[Start of Attachment]

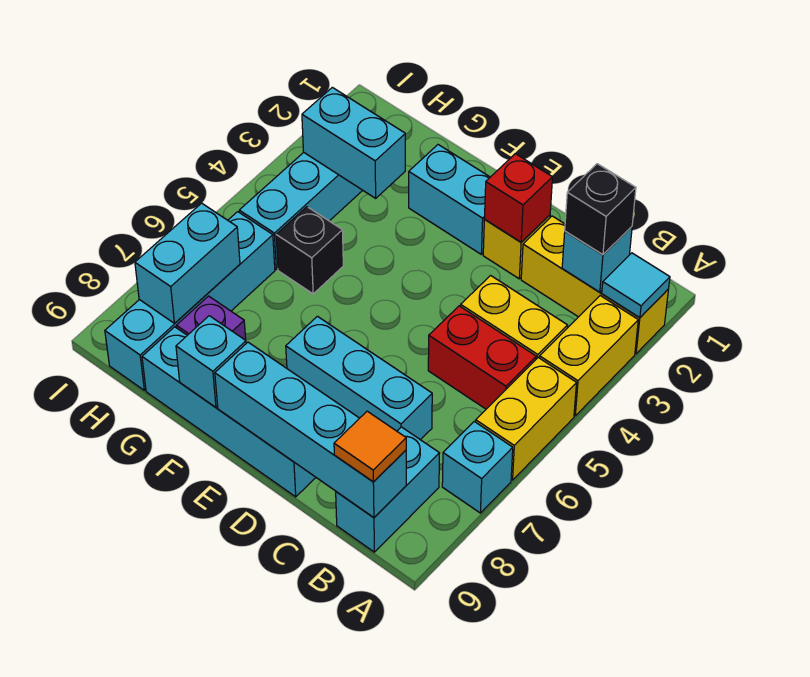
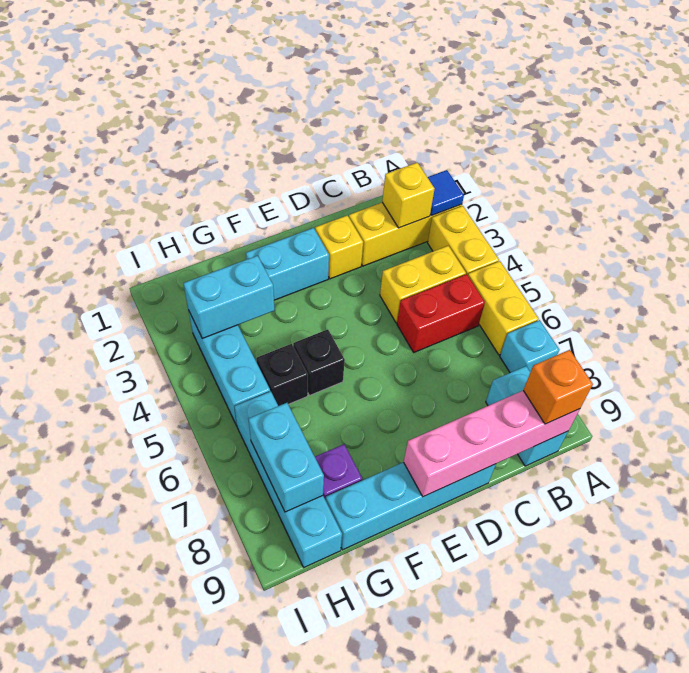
cyan tile A2 level 2 -> blue tile A2 level 2
cyan brick B2 level 2 -> yellow brick B2 level 2
black brick B2 level 3 -> black brick F5 level 1
cyan brick B9:E9 level 2 -> pink brick B9:E9 level 2
orange tile B9 level 3 -> orange brick B9 level 3
cyan brick C7:E7 level 1 -> none
red brick D2 level 2 -> none
cyan brick F9 level 2 -> none

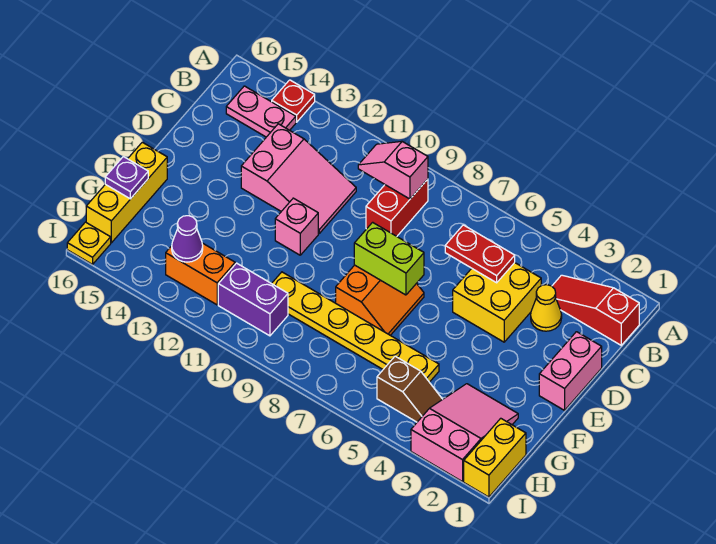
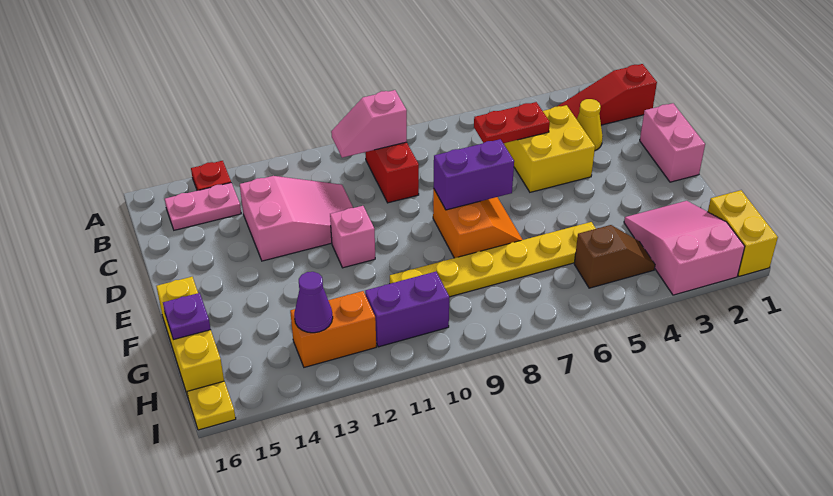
lime brick E7:E8 level 2 -> purple brick E7:E8 level 2

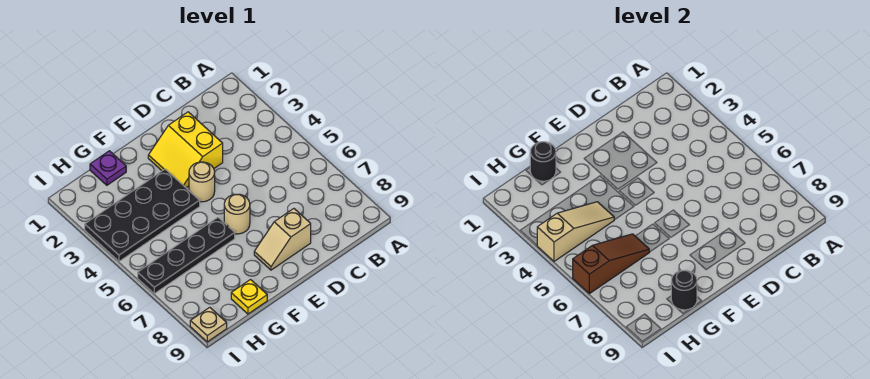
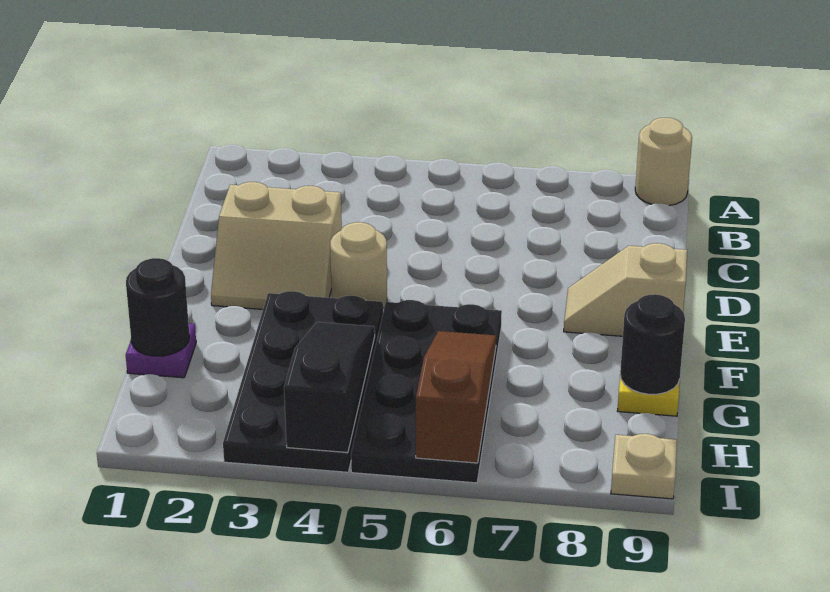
yellow slope D2:E3 level 1 top D -> tan slope D2:E3 level 1 top D
tan slope D8:E8 level 1 top D -> tan slope E8:E9 level 1 top 9
tan round brick E6 level 1 -> tan round brick A9 level 1
black plate F6:I6 level 1 -> black plate F5:I6 level 1
tan slope G4:I4 level 2 top I -> black slope G4:I4 level 2 top I

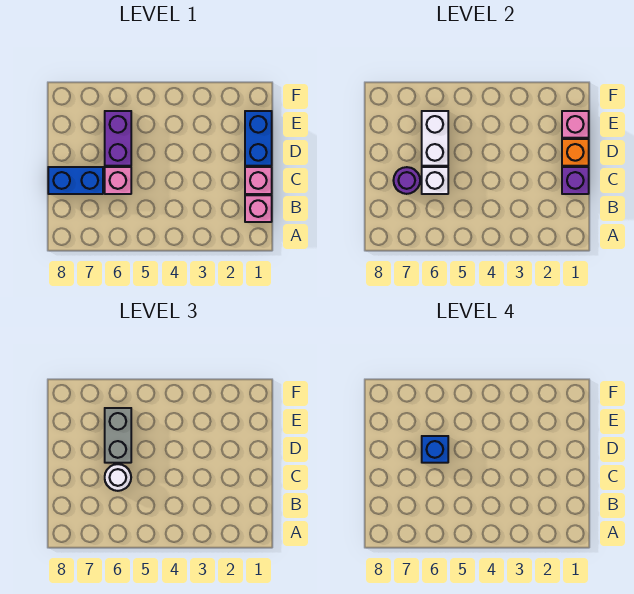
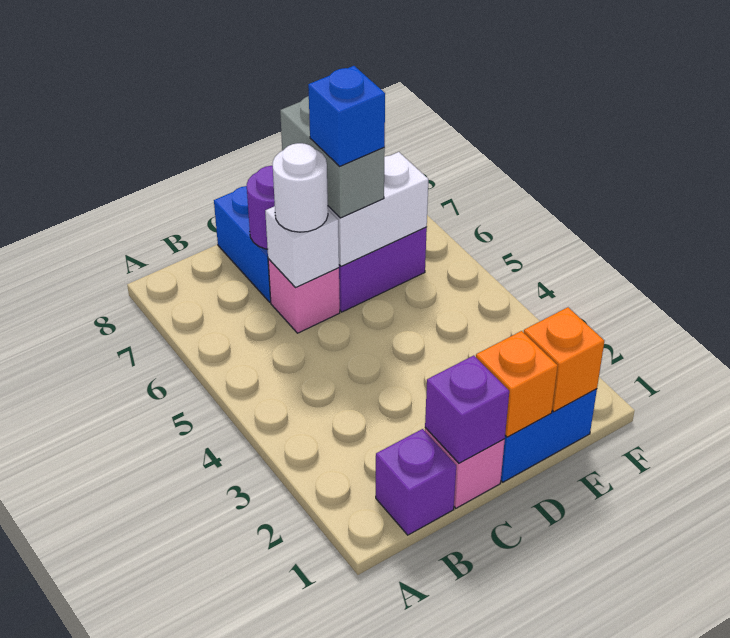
pink brick B1 level 1 -> purple brick B1 level 1
grey brick D6:E6 level 3 -> grey brick D6:D7 level 3
pink brick E1 level 2 -> orange brick E1 level 2

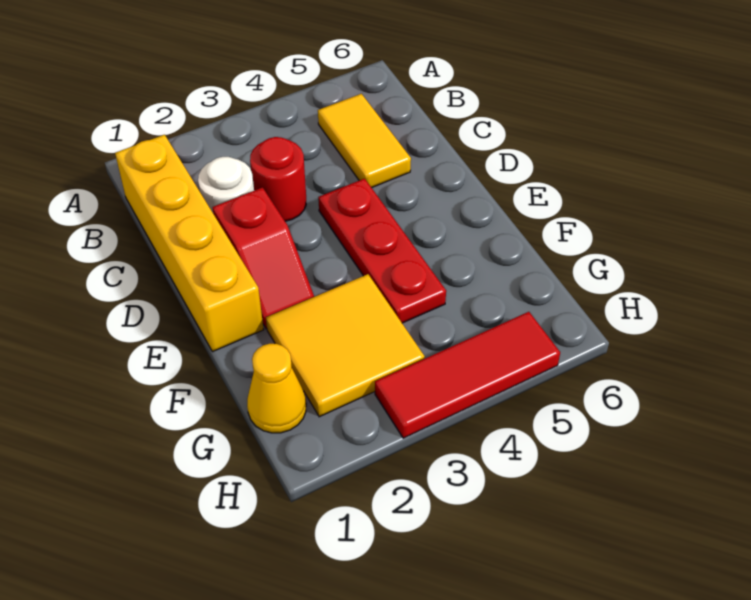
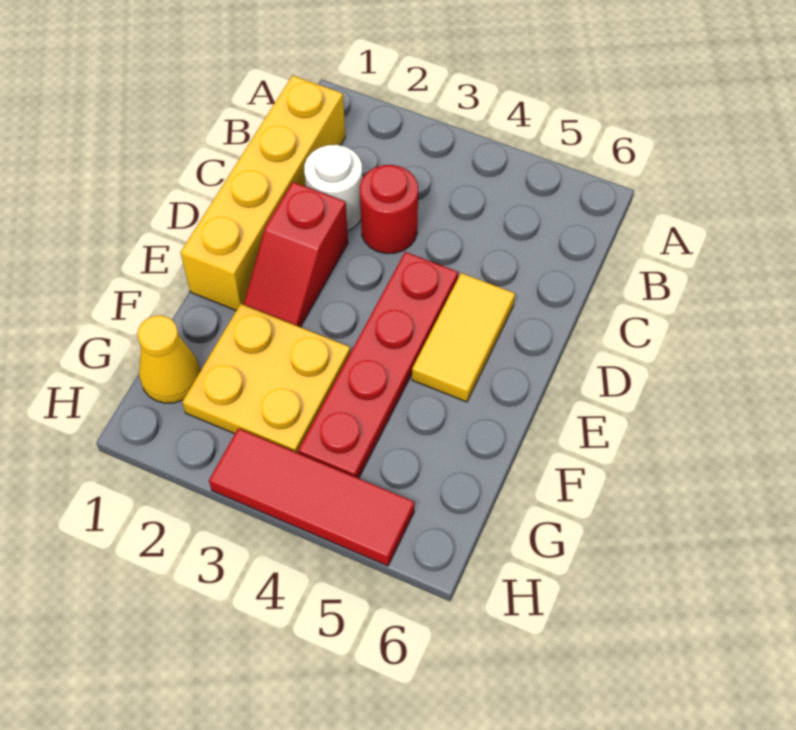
yellow tile B5:C5 level 1 -> yellow tile D5:E5 level 1
red plate D4:F4 level 1 -> red plate D4:G4 level 1
yellow tile F2:G3 level 1 -> yellow plate F2:G3 level 1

[End of Attachment]

What the task asks - Pictures are not part of the copy; transcribe the rest of the data verbatim.

Written response -
cyan tile A2 level 2 -> blue tile A2 level 2
cyan brick B2 level 2 -> yellow brick B2 level 2
black brick B2 level 3 -> black brick F5 level 1
cyan brick B9:E9 level 2 -> pink brick B9:E9 level 2
orange tile B9 level 3 -> orange brick B9 level 3
cyan brick C7:E7 level 1 -> none
red brick D2 level 2 -> none
cyan brick F9 level 2 -> none

lime brick E7:E8 level 2 -> purple brick E7:E8 level 2

yellow slope D2:E3 level 1 top D -> tan slope D2:E3 level 1 top D
tan slope D8:E8 level 1 top D -> tan slope E8:E9 level 1 top 9
tan round brick E6 level 1 -> tan round brick A9 level 1
black plate F6:I6 level 1 -> black plate F5:I6 level 1
tan slope G4:I4 level 2 top I -> black slope G4:I4 level 2 top I

pink brick B1 level 1 -> purple brick B1 level 1
grey brick D6:E6 level 3 -> grey brick D6:D7 level 3
pink brick E1 level 2 -> orange brick E1 level 2

yellow tile B5:C5 level 1 -> yellow tile D5:E5 level 1
red plate D4:F4 level 1 -> red plate D4:G4 level 1
yellow tile F2:G3 level 1 -> yellow plate F2:G3 level 1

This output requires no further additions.